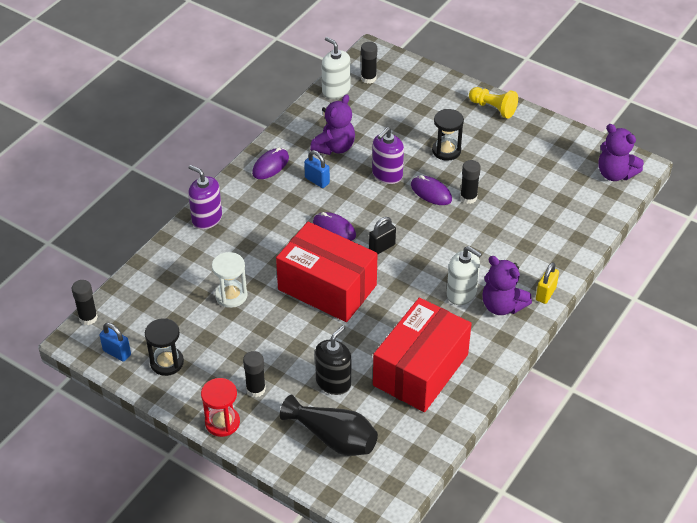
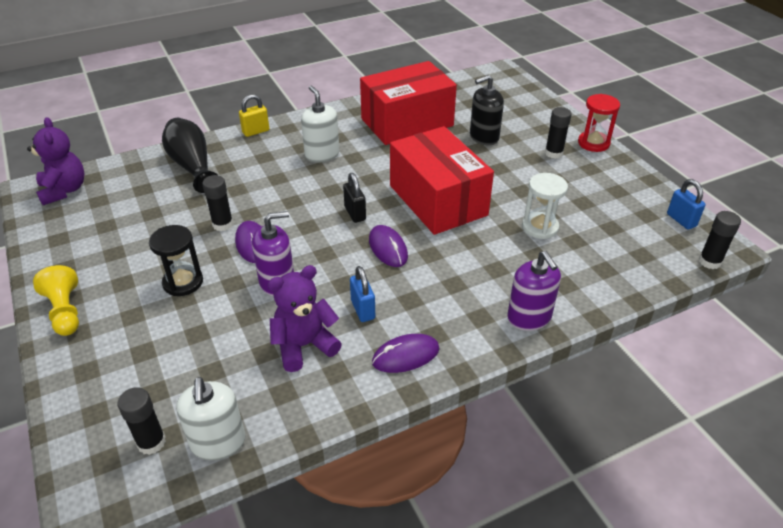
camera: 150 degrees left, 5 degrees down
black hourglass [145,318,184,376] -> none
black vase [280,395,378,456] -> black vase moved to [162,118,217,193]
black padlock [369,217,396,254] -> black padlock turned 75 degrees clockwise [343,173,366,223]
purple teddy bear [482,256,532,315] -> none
- - -
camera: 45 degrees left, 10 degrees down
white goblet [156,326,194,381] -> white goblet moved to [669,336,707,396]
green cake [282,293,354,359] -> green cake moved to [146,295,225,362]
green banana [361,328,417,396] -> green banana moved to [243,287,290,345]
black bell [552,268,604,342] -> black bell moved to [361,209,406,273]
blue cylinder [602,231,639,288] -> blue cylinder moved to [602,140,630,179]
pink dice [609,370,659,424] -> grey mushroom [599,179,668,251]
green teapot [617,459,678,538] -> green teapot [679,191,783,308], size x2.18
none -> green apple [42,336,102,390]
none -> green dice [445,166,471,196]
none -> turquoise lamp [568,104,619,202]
- - -
Your answer must be the lines above from the one containing "blue cylinder [602,231,639,288]" to the one containing "none -> turquoise lamp [568,104,619,202]", both included, restated word for word.

blue cylinder [602,231,639,288] -> blue cylinder moved to [602,140,630,179]
pink dice [609,370,659,424] -> grey mushroom [599,179,668,251]
green teapot [617,459,678,538] -> green teapot [679,191,783,308], size x2.18
none -> green apple [42,336,102,390]
none -> green dice [445,166,471,196]
none -> turquoise lamp [568,104,619,202]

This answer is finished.